─── Supplied data ───

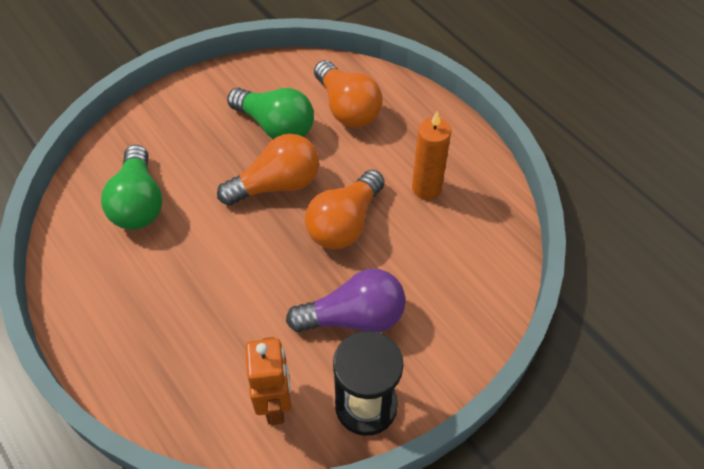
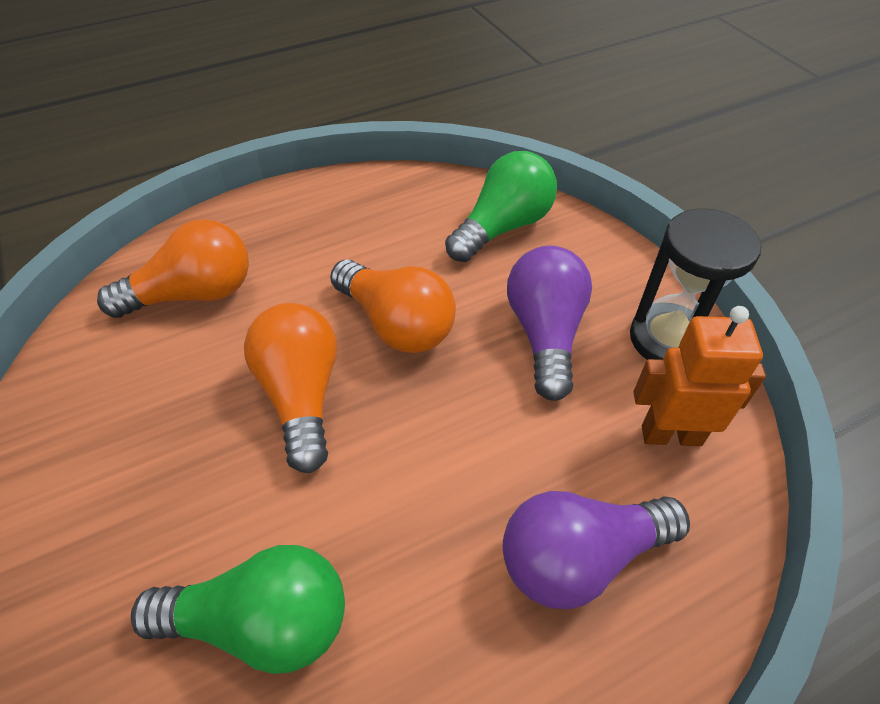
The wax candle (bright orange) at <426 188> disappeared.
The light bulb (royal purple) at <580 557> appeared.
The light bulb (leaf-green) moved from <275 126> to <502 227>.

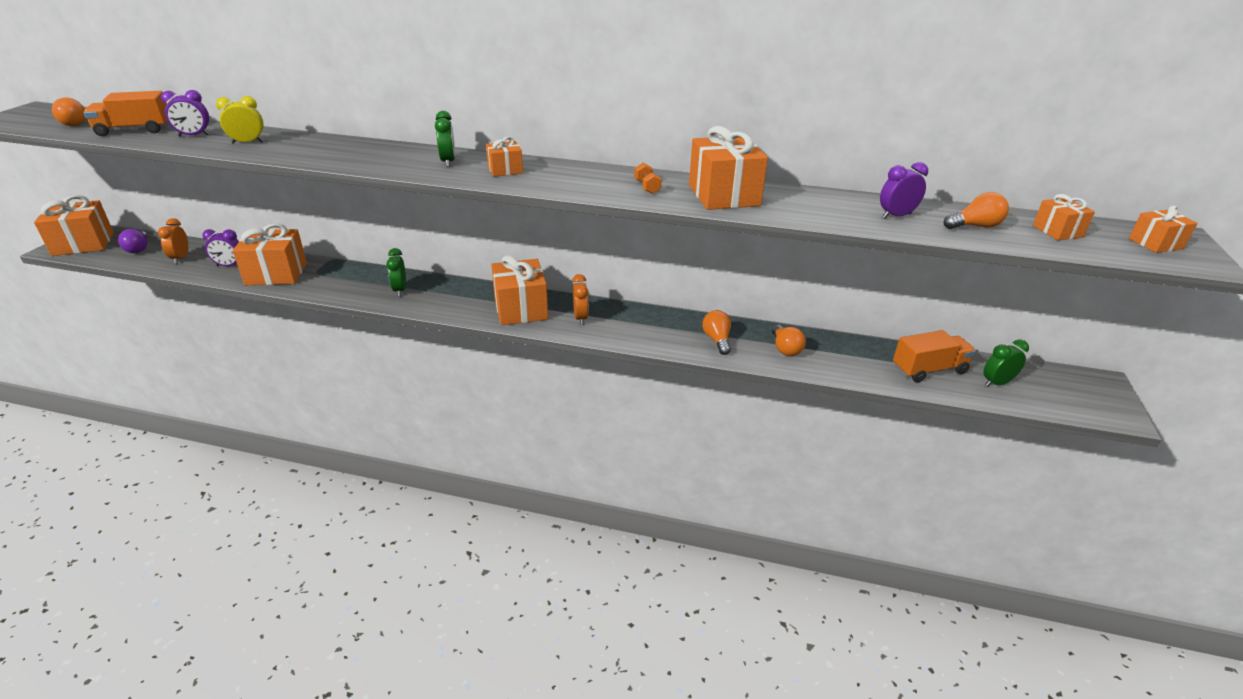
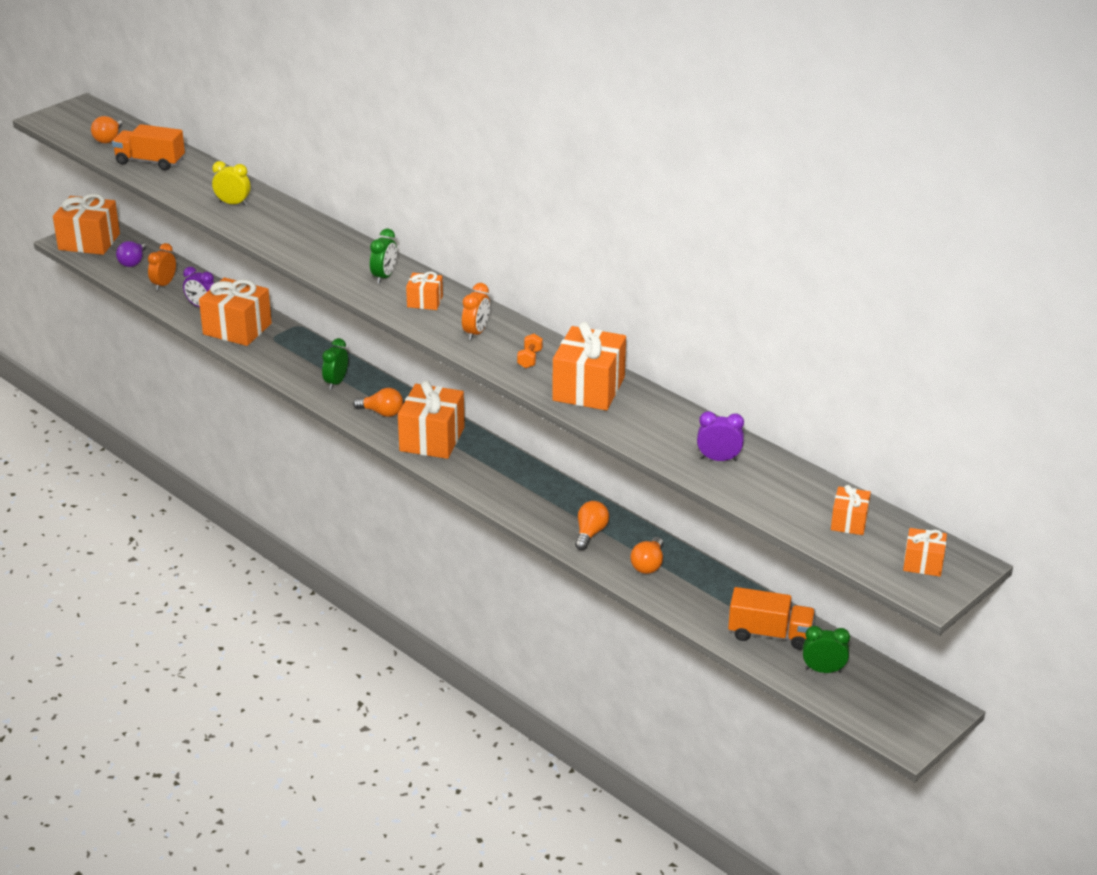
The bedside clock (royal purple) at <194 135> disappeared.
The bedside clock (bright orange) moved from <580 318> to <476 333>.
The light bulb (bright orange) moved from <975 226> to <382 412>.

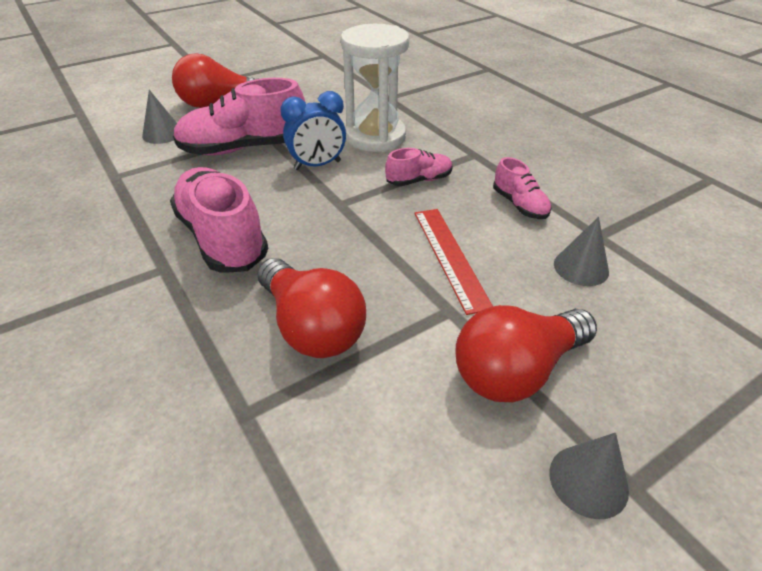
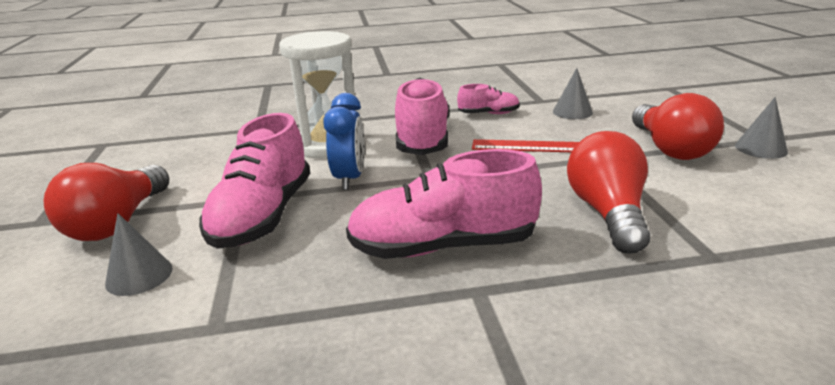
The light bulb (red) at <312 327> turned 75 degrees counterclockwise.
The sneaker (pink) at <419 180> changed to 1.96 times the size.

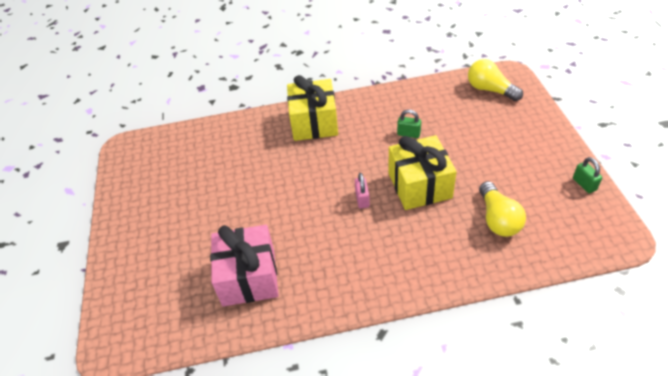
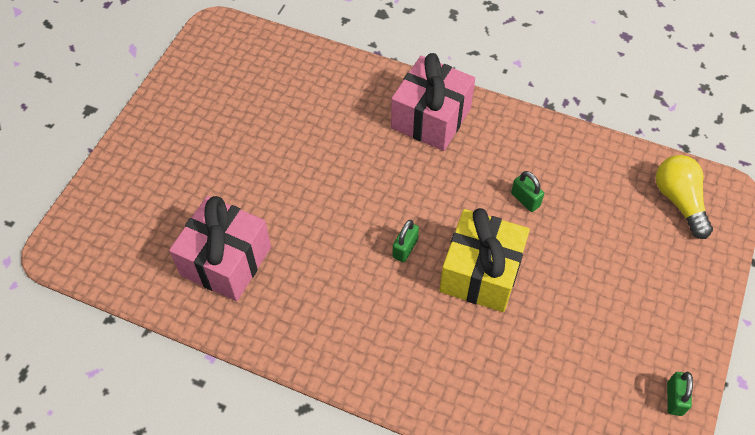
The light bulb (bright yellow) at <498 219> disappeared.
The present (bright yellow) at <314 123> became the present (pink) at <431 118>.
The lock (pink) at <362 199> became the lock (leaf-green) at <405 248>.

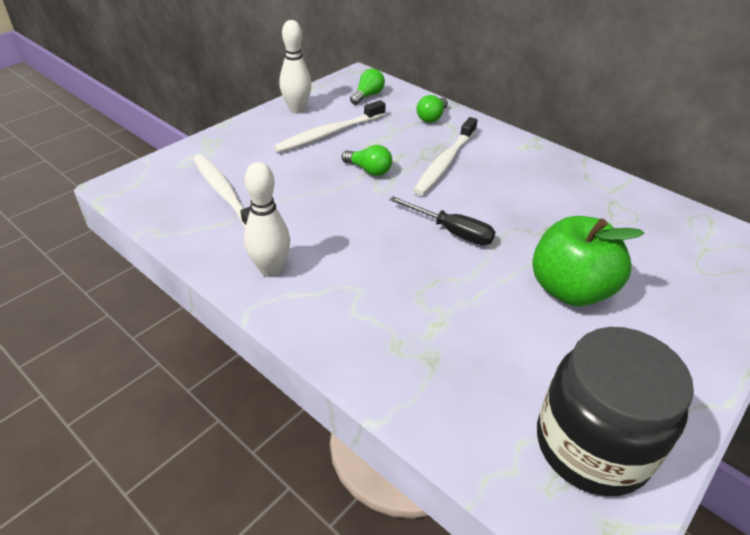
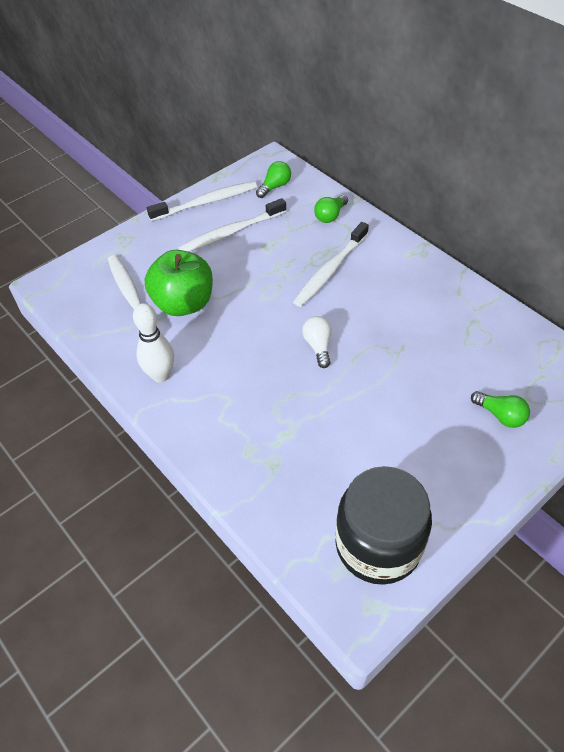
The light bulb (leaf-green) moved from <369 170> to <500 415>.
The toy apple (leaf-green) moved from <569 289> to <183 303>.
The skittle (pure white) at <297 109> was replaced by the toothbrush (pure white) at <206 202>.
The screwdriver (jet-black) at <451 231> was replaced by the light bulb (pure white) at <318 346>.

───

Output all the data, exactly, without images.

> Response to this exercise:
The wax candle (bright orange) at <426 188> disappeared.
The light bulb (royal purple) at <580 557> appeared.
The light bulb (leaf-green) moved from <275 126> to <502 227>.

The bedside clock (royal purple) at <194 135> disappeared.
The bedside clock (bright orange) moved from <580 318> to <476 333>.
The light bulb (bright orange) moved from <975 226> to <382 412>.

The light bulb (red) at <312 327> turned 75 degrees counterclockwise.
The sneaker (pink) at <419 180> changed to 1.96 times the size.

The light bulb (bright yellow) at <498 219> disappeared.
The present (bright yellow) at <314 123> became the present (pink) at <431 118>.
The lock (pink) at <362 199> became the lock (leaf-green) at <405 248>.

The light bulb (leaf-green) moved from <369 170> to <500 415>.
The toy apple (leaf-green) moved from <569 289> to <183 303>.
The skittle (pure white) at <297 109> was replaced by the toothbrush (pure white) at <206 202>.
The screwdriver (jet-black) at <451 231> was replaced by the light bulb (pure white) at <318 346>.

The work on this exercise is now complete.